What is needed - Copy each line of the entries that includes the word "dice".

--- START ---

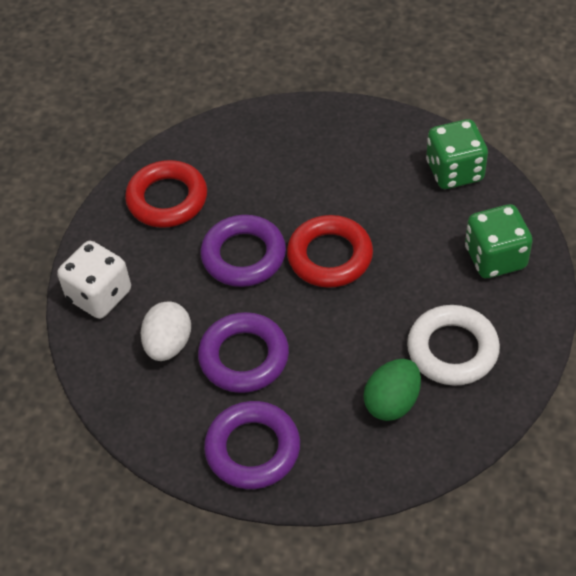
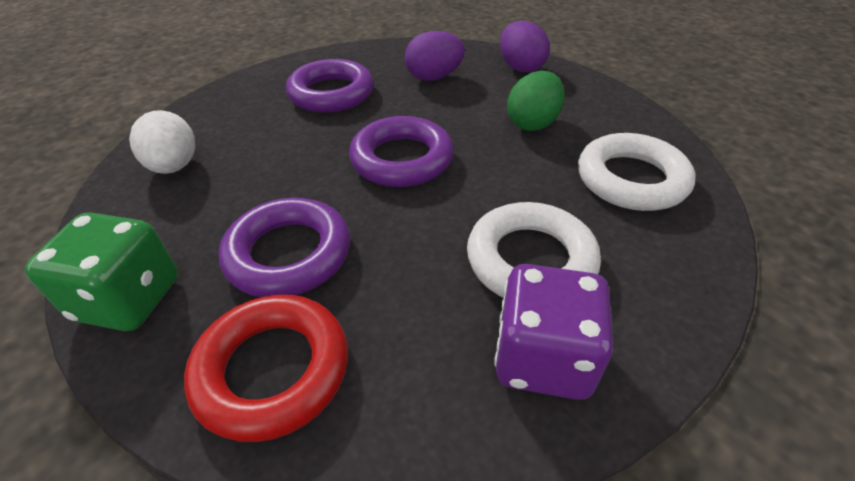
green dice: 2 -> 1
purple dice: 0 -> 1
purple egg: 0 -> 2
red ring: 2 -> 1
white dice: 1 -> 0
white ring: 1 -> 2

--- END ---

Task output -
green dice: 2 -> 1
purple dice: 0 -> 1
white dice: 1 -> 0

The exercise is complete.